Print the data exactly as written, line for line, and leave its pictures behind.
========================
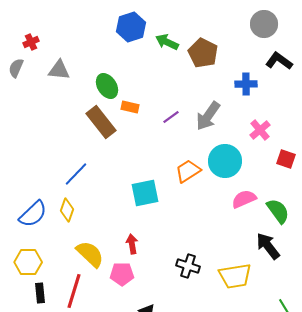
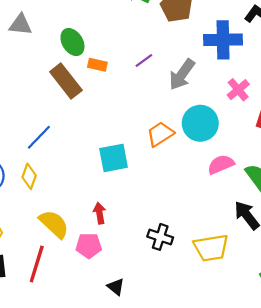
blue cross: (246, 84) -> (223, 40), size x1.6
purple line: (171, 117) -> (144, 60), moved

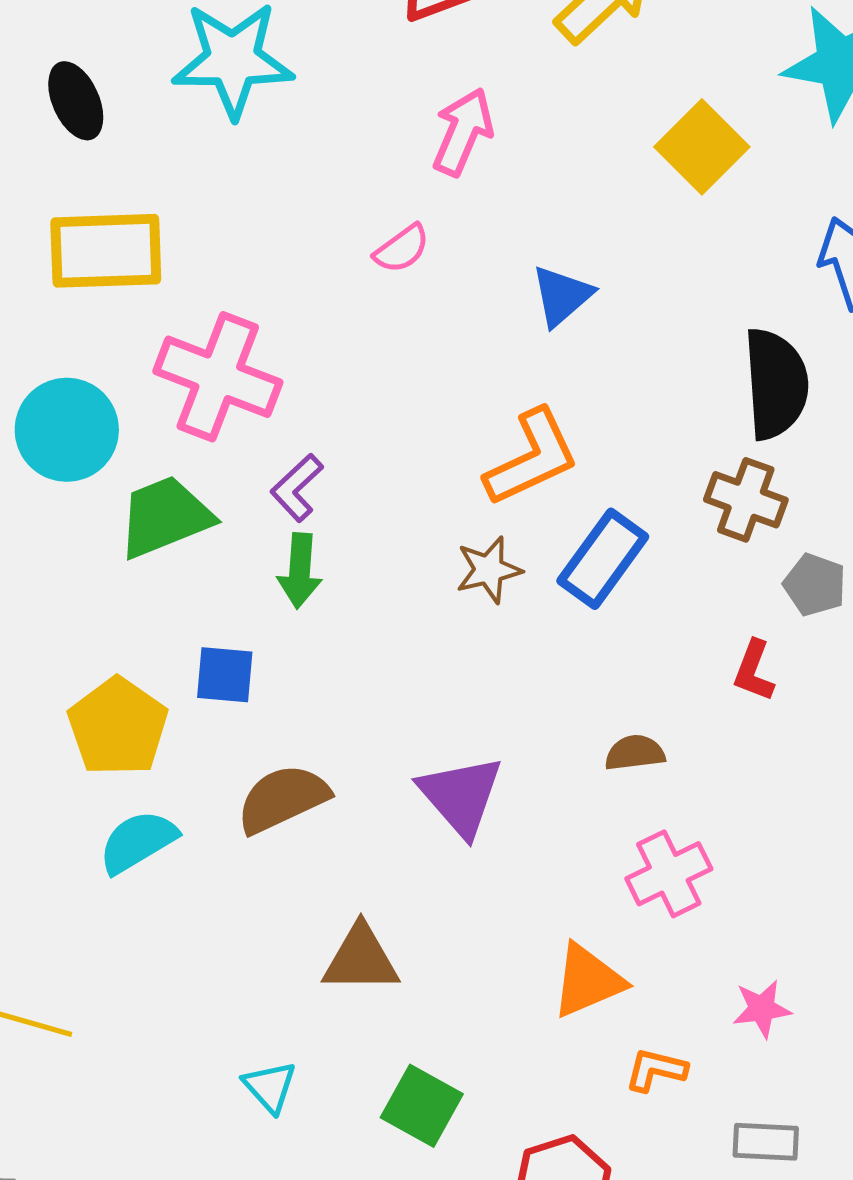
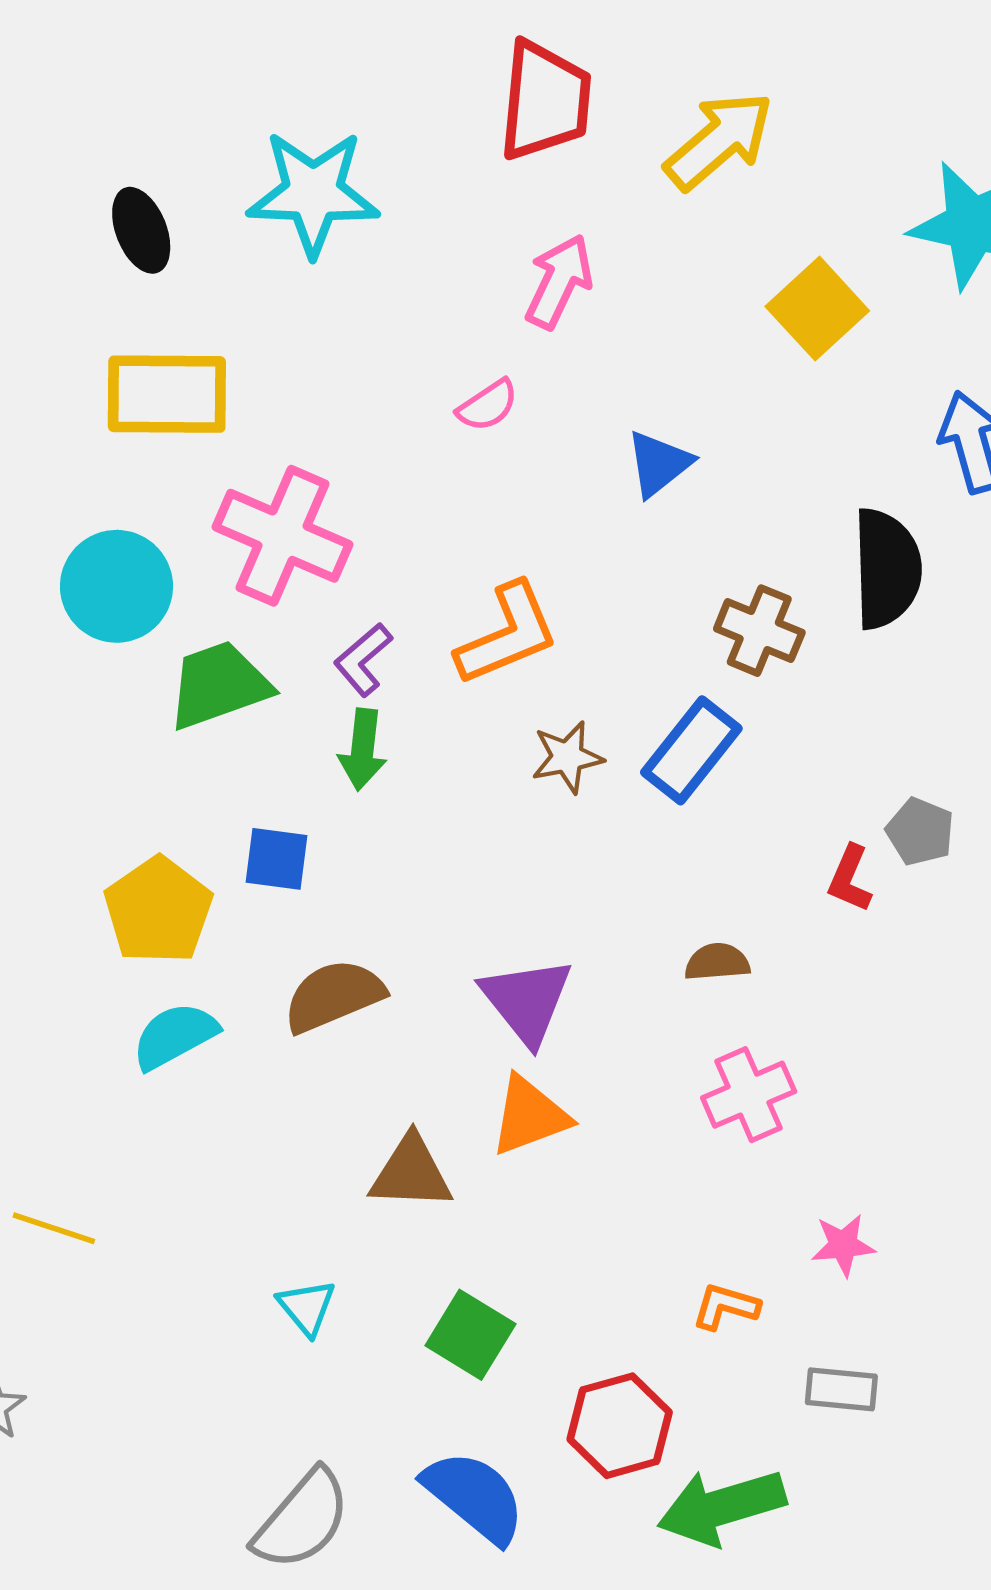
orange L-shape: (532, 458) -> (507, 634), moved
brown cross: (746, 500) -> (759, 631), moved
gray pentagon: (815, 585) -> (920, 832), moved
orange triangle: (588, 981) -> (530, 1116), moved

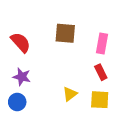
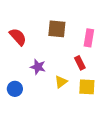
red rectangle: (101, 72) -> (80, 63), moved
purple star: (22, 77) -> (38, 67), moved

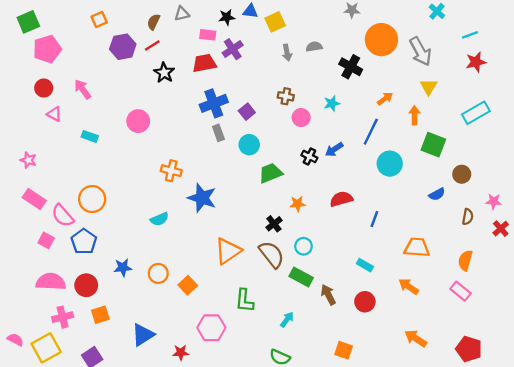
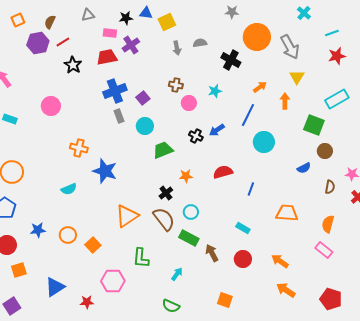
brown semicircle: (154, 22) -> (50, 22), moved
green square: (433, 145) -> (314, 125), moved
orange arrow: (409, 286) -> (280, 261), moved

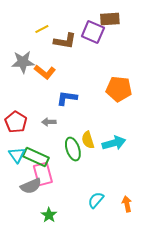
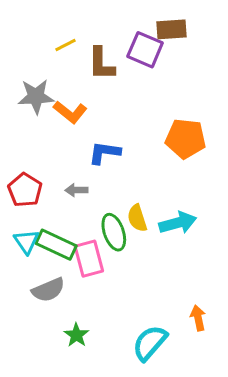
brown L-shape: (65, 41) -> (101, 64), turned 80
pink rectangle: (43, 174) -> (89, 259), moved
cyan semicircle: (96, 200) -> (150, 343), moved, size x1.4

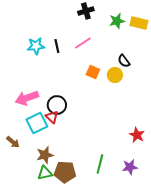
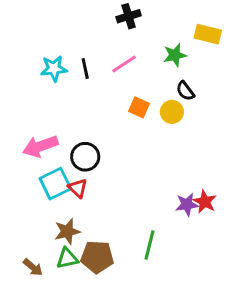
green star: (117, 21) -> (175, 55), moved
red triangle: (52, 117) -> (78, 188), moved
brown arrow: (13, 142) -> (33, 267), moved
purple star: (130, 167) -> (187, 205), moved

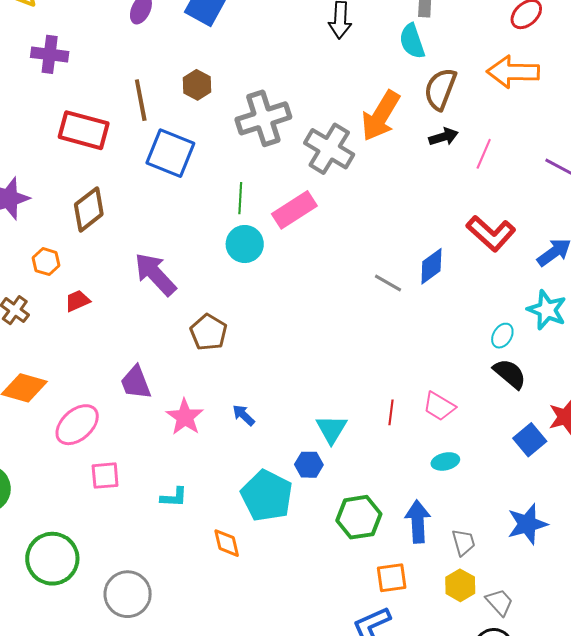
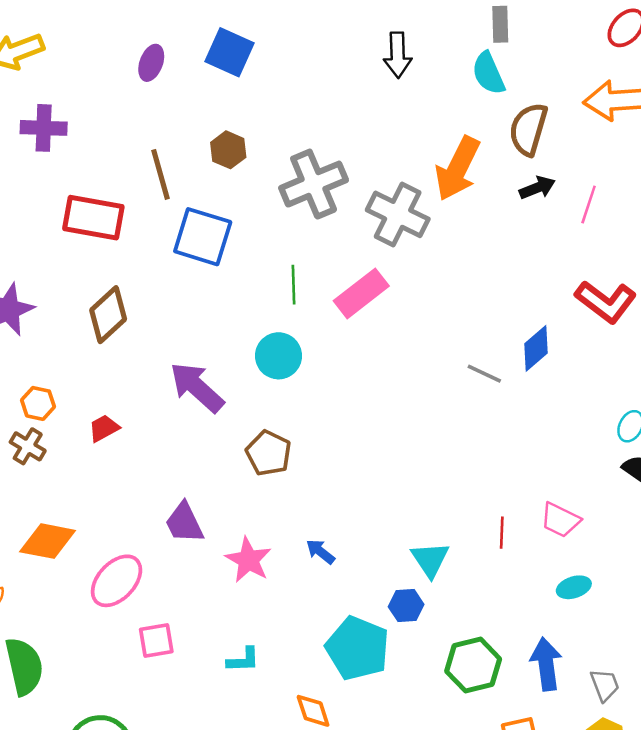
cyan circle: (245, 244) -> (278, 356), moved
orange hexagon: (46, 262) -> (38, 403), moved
========================
### REPLY TO THE TASK
blue cross: (246, 84) -> (223, 40), size x1.6
purple line: (171, 117) -> (144, 60), moved

orange L-shape: (532, 458) -> (507, 634), moved
brown cross: (746, 500) -> (759, 631), moved
gray pentagon: (815, 585) -> (920, 832), moved
orange triangle: (588, 981) -> (530, 1116), moved

red rectangle: (101, 72) -> (80, 63), moved
purple star: (22, 77) -> (38, 67), moved

brown semicircle: (154, 22) -> (50, 22), moved
green square: (433, 145) -> (314, 125), moved
orange arrow: (409, 286) -> (280, 261), moved

brown L-shape: (65, 41) -> (101, 64), turned 80
pink rectangle: (43, 174) -> (89, 259), moved
cyan semicircle: (96, 200) -> (150, 343), moved, size x1.4

green star: (117, 21) -> (175, 55), moved
red triangle: (52, 117) -> (78, 188), moved
brown arrow: (13, 142) -> (33, 267), moved
purple star: (130, 167) -> (187, 205), moved

cyan circle: (245, 244) -> (278, 356), moved
orange hexagon: (46, 262) -> (38, 403), moved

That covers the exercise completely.